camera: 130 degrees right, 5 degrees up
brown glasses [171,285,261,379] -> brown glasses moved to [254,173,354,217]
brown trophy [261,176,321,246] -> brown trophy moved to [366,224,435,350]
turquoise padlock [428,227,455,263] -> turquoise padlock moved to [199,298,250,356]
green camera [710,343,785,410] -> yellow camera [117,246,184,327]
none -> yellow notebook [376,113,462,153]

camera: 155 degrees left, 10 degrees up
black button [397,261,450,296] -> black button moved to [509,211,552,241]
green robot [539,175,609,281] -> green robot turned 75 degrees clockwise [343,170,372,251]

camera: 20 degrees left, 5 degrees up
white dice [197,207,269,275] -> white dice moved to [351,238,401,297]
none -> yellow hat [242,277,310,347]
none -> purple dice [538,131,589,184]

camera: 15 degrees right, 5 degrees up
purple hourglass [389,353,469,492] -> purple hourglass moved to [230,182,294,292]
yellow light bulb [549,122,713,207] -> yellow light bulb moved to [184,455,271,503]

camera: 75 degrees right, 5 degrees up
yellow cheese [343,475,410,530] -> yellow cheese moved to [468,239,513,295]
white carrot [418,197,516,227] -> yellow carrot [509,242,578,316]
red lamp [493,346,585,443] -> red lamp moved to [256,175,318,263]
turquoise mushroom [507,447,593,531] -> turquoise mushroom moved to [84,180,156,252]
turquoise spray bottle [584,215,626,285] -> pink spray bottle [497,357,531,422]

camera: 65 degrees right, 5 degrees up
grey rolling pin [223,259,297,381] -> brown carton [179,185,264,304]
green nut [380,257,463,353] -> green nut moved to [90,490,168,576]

•••••

In the listing above, locate the line containing "brown glasses [171,285,261,379]" and the line containing "none -> yellow notebook [376,113,462,153]". Transcribe those two lines and everything between them, exactly as written.

brown glasses [171,285,261,379] -> brown glasses moved to [254,173,354,217]
brown trophy [261,176,321,246] -> brown trophy moved to [366,224,435,350]
turquoise padlock [428,227,455,263] -> turquoise padlock moved to [199,298,250,356]
green camera [710,343,785,410] -> yellow camera [117,246,184,327]
none -> yellow notebook [376,113,462,153]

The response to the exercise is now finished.